Records from a data source:
:::::
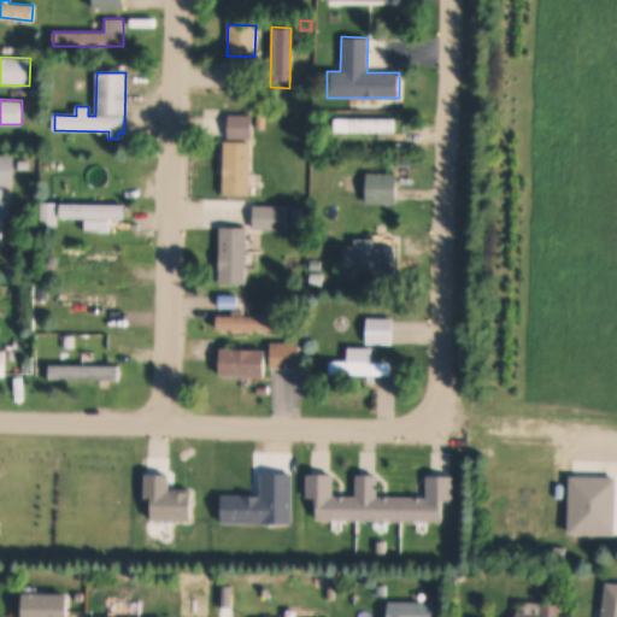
[(228,115),(252,116),(251,140),(228,139),(228,115)]
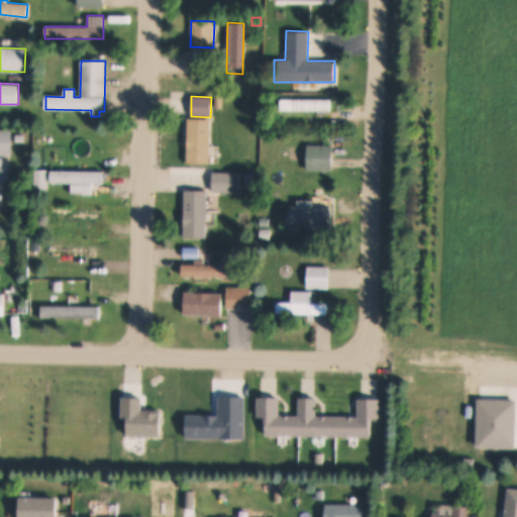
[(316,115),(316,110),(281,110),(281,100),(331,100),(331,110),(325,110),(325,115),(316,115)]
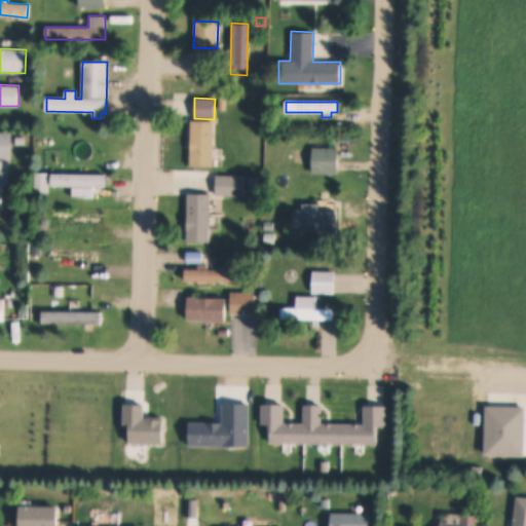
[(191,121),(213,121),(212,166),(190,166),(191,121)]
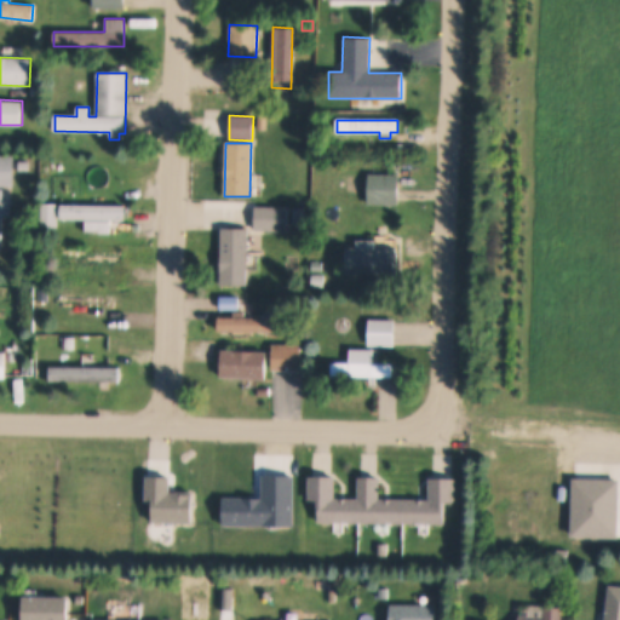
[(0,154),(13,155),(13,187),(0,185),(0,154)]
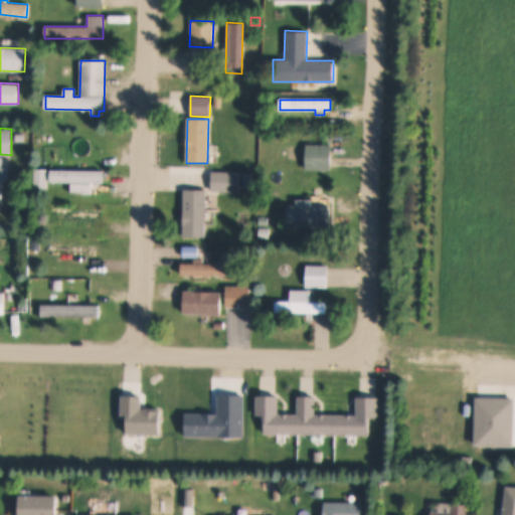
[(15,134),(22,134),(22,142),(14,142),(15,134)]
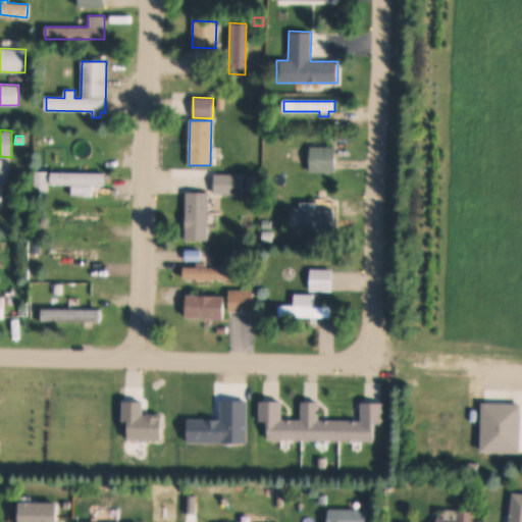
[(310,147),(334,147),(334,173),(310,172),(310,147)]
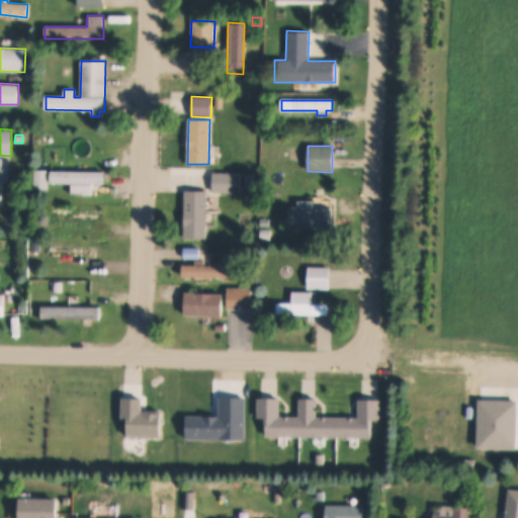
[(34,170),(48,170),(48,190),(33,190),(34,170)]
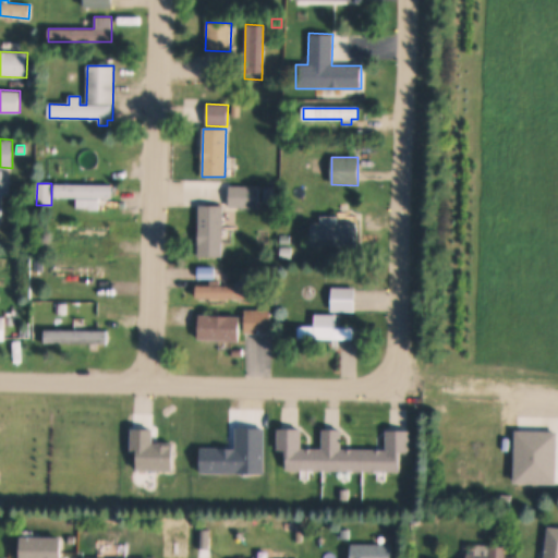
[(56,184),(112,185),(112,199),(99,199),(99,211),(76,210),(77,198),(55,197),(56,184)]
:::::
The problem:
None of the pictures should be carried over when the data above is transcribed exactly.

Written answer:
[(228,115),(252,116),(251,140),(228,139),(228,115)]
[(316,115),(316,110),(281,110),(281,100),(331,100),(331,110),(325,110),(325,115),(316,115)]
[(191,121),(213,121),(212,166),(190,166),(191,121)]
[(0,154),(13,155),(13,187),(0,185),(0,154)]
[(15,134),(22,134),(22,142),(14,142),(15,134)]
[(310,147),(334,147),(334,173),(310,172),(310,147)]
[(34,170),(48,170),(48,190),(33,190),(34,170)]
[(56,184),(112,185),(112,199),(99,199),(99,211),(76,210),(77,198),(55,197),(56,184)]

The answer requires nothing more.